▼
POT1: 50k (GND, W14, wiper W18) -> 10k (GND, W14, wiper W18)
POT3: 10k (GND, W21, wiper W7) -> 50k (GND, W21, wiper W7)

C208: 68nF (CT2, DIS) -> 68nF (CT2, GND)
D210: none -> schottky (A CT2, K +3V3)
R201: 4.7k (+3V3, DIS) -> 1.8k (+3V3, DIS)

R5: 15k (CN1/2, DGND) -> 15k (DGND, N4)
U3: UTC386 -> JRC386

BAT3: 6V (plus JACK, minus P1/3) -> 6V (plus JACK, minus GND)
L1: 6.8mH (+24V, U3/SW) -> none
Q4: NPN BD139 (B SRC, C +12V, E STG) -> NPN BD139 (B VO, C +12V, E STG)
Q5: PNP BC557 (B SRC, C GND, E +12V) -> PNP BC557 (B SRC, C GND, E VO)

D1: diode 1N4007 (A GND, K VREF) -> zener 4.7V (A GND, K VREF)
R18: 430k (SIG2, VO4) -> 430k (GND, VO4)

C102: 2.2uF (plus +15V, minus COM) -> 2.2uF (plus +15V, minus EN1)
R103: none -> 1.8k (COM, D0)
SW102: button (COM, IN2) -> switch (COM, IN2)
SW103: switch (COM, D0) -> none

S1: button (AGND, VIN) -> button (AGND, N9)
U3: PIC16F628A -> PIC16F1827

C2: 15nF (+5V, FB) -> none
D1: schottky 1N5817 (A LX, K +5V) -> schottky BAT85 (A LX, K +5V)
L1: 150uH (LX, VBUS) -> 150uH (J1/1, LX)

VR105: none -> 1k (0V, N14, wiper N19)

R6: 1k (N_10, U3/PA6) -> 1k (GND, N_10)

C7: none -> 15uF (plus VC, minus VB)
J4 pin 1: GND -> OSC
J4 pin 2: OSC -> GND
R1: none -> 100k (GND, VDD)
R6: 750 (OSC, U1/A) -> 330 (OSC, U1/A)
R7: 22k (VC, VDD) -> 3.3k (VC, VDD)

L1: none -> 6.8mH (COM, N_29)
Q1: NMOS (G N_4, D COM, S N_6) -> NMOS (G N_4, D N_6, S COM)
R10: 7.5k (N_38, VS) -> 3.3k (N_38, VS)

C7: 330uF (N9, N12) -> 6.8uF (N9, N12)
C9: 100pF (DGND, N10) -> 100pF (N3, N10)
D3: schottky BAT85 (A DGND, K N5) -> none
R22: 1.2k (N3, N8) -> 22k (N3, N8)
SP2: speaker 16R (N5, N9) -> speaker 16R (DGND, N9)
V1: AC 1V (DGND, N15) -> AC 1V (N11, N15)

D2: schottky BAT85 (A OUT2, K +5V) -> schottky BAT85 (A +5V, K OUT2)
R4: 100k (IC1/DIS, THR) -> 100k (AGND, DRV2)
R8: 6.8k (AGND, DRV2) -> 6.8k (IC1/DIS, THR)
▲
### [WHAT NEEDS TO BE DONE]
Please, from the material above, copy only the lines from the line with "R1: none -> 100k (GND, VDD)" up to and including the line with "R22: 1.2k (N3, N8) -> 22k (N3, N8)", exactly as written.

### [RESPONSE FOR THIS EXERCISE]
R1: none -> 100k (GND, VDD)
R6: 750 (OSC, U1/A) -> 330 (OSC, U1/A)
R7: 22k (VC, VDD) -> 3.3k (VC, VDD)

L1: none -> 6.8mH (COM, N_29)
Q1: NMOS (G N_4, D COM, S N_6) -> NMOS (G N_4, D N_6, S COM)
R10: 7.5k (N_38, VS) -> 3.3k (N_38, VS)

C7: 330uF (N9, N12) -> 6.8uF (N9, N12)
C9: 100pF (DGND, N10) -> 100pF (N3, N10)
D3: schottky BAT85 (A DGND, K N5) -> none
R22: 1.2k (N3, N8) -> 22k (N3, N8)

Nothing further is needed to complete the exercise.